### What is expected
Nothing in the records may be left out or altered; reproduce them all exactly.

Start of Input records

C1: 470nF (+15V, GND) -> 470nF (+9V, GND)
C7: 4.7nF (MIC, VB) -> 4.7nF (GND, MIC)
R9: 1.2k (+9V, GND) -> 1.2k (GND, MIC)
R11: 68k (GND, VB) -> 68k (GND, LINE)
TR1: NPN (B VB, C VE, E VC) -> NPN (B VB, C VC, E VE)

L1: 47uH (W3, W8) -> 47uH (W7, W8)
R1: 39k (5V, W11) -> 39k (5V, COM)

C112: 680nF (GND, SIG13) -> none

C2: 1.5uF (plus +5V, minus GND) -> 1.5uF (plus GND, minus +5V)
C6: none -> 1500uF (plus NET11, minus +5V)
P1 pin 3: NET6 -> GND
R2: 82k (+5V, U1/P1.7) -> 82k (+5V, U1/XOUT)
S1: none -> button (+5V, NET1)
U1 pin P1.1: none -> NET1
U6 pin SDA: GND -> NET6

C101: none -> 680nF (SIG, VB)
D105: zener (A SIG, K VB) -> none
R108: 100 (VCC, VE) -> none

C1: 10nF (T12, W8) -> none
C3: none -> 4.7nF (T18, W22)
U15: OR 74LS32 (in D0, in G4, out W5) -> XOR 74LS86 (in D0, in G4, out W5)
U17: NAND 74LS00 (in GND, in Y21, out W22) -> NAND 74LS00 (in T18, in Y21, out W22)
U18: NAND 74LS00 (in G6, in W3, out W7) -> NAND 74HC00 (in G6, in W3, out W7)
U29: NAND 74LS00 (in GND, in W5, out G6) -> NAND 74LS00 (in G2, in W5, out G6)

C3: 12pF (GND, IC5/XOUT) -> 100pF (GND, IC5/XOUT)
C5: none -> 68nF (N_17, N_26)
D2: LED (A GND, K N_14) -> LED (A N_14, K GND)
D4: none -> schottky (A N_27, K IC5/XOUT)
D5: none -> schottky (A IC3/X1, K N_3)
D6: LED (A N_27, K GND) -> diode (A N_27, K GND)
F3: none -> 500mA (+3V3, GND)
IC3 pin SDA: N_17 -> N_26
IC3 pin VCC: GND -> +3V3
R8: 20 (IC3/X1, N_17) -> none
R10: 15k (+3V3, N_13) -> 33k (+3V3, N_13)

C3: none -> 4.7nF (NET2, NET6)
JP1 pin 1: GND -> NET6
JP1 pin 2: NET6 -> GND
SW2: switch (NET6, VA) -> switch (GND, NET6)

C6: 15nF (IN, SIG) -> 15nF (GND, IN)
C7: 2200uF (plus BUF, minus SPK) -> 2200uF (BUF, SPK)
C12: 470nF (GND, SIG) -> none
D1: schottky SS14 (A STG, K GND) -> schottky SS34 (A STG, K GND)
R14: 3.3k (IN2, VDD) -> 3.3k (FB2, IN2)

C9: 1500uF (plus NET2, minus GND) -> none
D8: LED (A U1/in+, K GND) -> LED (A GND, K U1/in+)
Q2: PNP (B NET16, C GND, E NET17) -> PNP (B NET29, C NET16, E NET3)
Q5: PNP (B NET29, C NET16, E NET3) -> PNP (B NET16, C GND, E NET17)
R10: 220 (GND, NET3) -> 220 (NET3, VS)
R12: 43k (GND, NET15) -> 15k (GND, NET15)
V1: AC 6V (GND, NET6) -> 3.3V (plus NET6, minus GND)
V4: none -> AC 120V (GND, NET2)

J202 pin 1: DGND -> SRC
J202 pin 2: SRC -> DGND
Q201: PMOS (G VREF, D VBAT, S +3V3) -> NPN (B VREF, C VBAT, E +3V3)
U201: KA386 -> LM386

End of Input records

### Response box
C1: 470nF (+15V, GND) -> 470nF (+9V, GND)
C7: 4.7nF (MIC, VB) -> 4.7nF (GND, MIC)
R9: 1.2k (+9V, GND) -> 1.2k (GND, MIC)
R11: 68k (GND, VB) -> 68k (GND, LINE)
TR1: NPN (B VB, C VE, E VC) -> NPN (B VB, C VC, E VE)

L1: 47uH (W3, W8) -> 47uH (W7, W8)
R1: 39k (5V, W11) -> 39k (5V, COM)

C112: 680nF (GND, SIG13) -> none

C2: 1.5uF (plus +5V, minus GND) -> 1.5uF (plus GND, minus +5V)
C6: none -> 1500uF (plus NET11, minus +5V)
P1 pin 3: NET6 -> GND
R2: 82k (+5V, U1/P1.7) -> 82k (+5V, U1/XOUT)
S1: none -> button (+5V, NET1)
U1 pin P1.1: none -> NET1
U6 pin SDA: GND -> NET6

C101: none -> 680nF (SIG, VB)
D105: zener (A SIG, K VB) -> none
R108: 100 (VCC, VE) -> none

C1: 10nF (T12, W8) -> none
C3: none -> 4.7nF (T18, W22)
U15: OR 74LS32 (in D0, in G4, out W5) -> XOR 74LS86 (in D0, in G4, out W5)
U17: NAND 74LS00 (in GND, in Y21, out W22) -> NAND 74LS00 (in T18, in Y21, out W22)
U18: NAND 74LS00 (in G6, in W3, out W7) -> NAND 74HC00 (in G6, in W3, out W7)
U29: NAND 74LS00 (in GND, in W5, out G6) -> NAND 74LS00 (in G2, in W5, out G6)

C3: 12pF (GND, IC5/XOUT) -> 100pF (GND, IC5/XOUT)
C5: none -> 68nF (N_17, N_26)
D2: LED (A GND, K N_14) -> LED (A N_14, K GND)
D4: none -> schottky (A N_27, K IC5/XOUT)
D5: none -> schottky (A IC3/X1, K N_3)
D6: LED (A N_27, K GND) -> diode (A N_27, K GND)
F3: none -> 500mA (+3V3, GND)
IC3 pin SDA: N_17 -> N_26
IC3 pin VCC: GND -> +3V3
R8: 20 (IC3/X1, N_17) -> none
R10: 15k (+3V3, N_13) -> 33k (+3V3, N_13)

C3: none -> 4.7nF (NET2, NET6)
JP1 pin 1: GND -> NET6
JP1 pin 2: NET6 -> GND
SW2: switch (NET6, VA) -> switch (GND, NET6)

C6: 15nF (IN, SIG) -> 15nF (GND, IN)
C7: 2200uF (plus BUF, minus SPK) -> 2200uF (BUF, SPK)
C12: 470nF (GND, SIG) -> none
D1: schottky SS14 (A STG, K GND) -> schottky SS34 (A STG, K GND)
R14: 3.3k (IN2, VDD) -> 3.3k (FB2, IN2)

C9: 1500uF (plus NET2, minus GND) -> none
D8: LED (A U1/in+, K GND) -> LED (A GND, K U1/in+)
Q2: PNP (B NET16, C GND, E NET17) -> PNP (B NET29, C NET16, E NET3)
Q5: PNP (B NET29, C NET16, E NET3) -> PNP (B NET16, C GND, E NET17)
R10: 220 (GND, NET3) -> 220 (NET3, VS)
R12: 43k (GND, NET15) -> 15k (GND, NET15)
V1: AC 6V (GND, NET6) -> 3.3V (plus NET6, minus GND)
V4: none -> AC 120V (GND, NET2)

J202 pin 1: DGND -> SRC
J202 pin 2: SRC -> DGND
Q201: PMOS (G VREF, D VBAT, S +3V3) -> NPN (B VREF, C VBAT, E +3V3)
U201: KA386 -> LM386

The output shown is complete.